◆ Exercise requirements
Could you output each line below precisely as it stands, without the images?
***** Input data *****
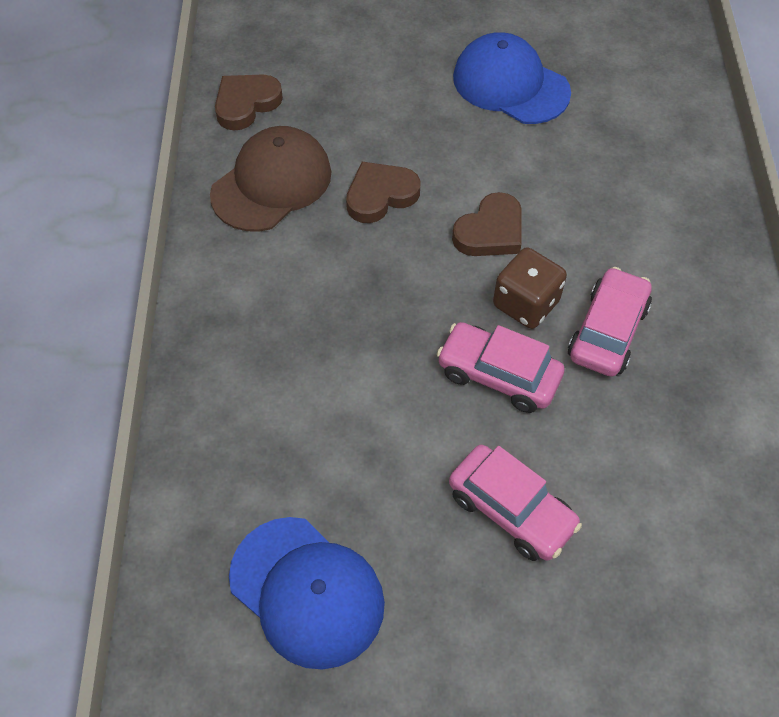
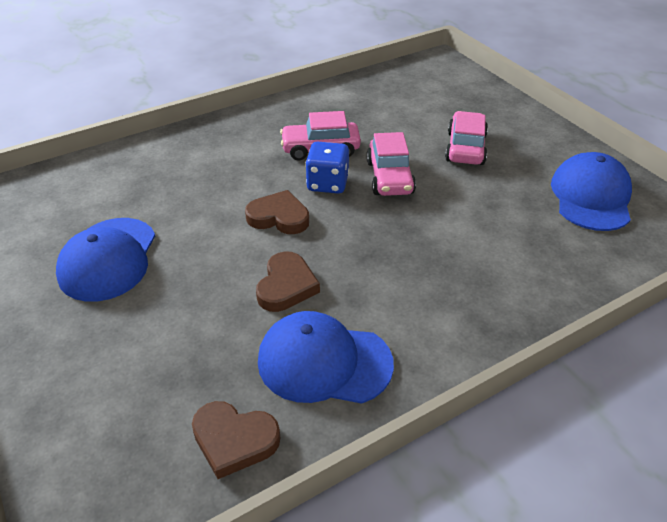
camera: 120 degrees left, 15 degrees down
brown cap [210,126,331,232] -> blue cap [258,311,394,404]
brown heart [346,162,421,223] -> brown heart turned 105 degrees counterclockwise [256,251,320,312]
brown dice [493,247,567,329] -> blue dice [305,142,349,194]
*****
◆ Solution
camera: 120 degrees left, 15 degrees down
brown cap [210,126,331,232] -> blue cap [258,311,394,404]
brown heart [346,162,421,223] -> brown heart turned 105 degrees counterclockwise [256,251,320,312]
brown dice [493,247,567,329] -> blue dice [305,142,349,194]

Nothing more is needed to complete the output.